## WHAT IS BEING ASKED
Copy the lines below exactly, starting at the line that contains "(125, 501) = (577, 489): black" and stopping after the last line, and include no other lines.

## SUPPLIED MATERIAL
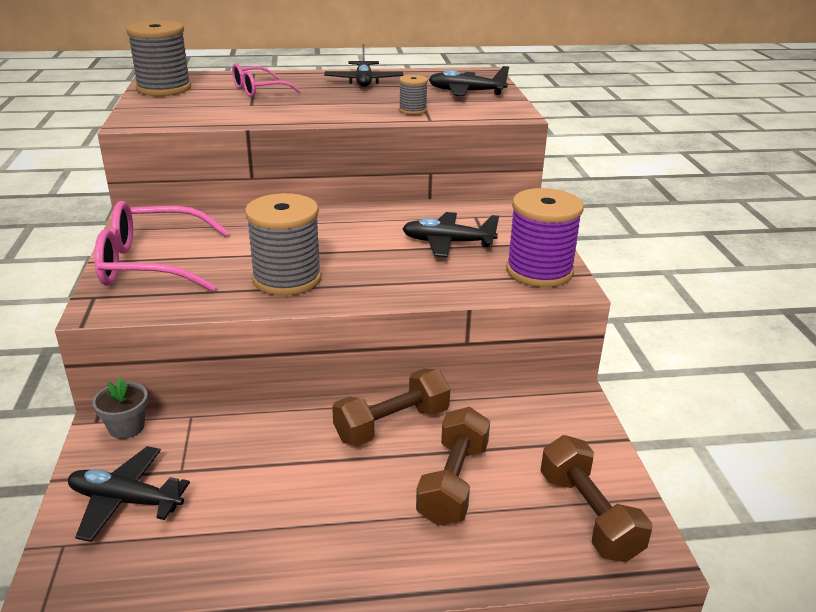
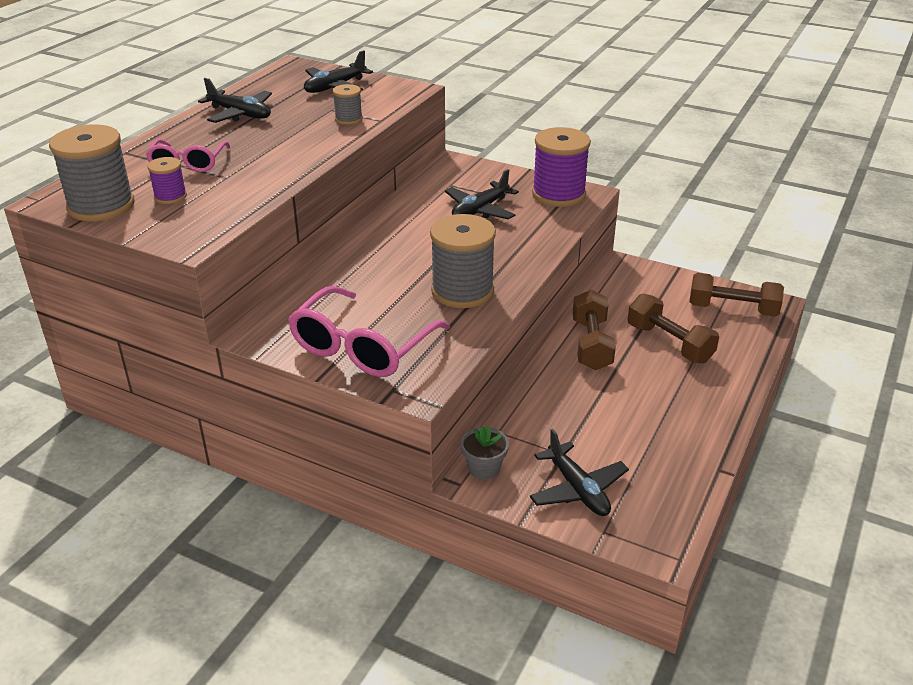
camera: 55 degrees left, 5 degrees up
(125, 501) = (577, 489): black plane -> black plane turned 75 degrees counterclockwise
(199, 99) = (170, 196): none -> purple spool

## ANSWER SPACE
(125, 501) = (577, 489): black plane -> black plane turned 75 degrees counterclockwise
(199, 99) = (170, 196): none -> purple spool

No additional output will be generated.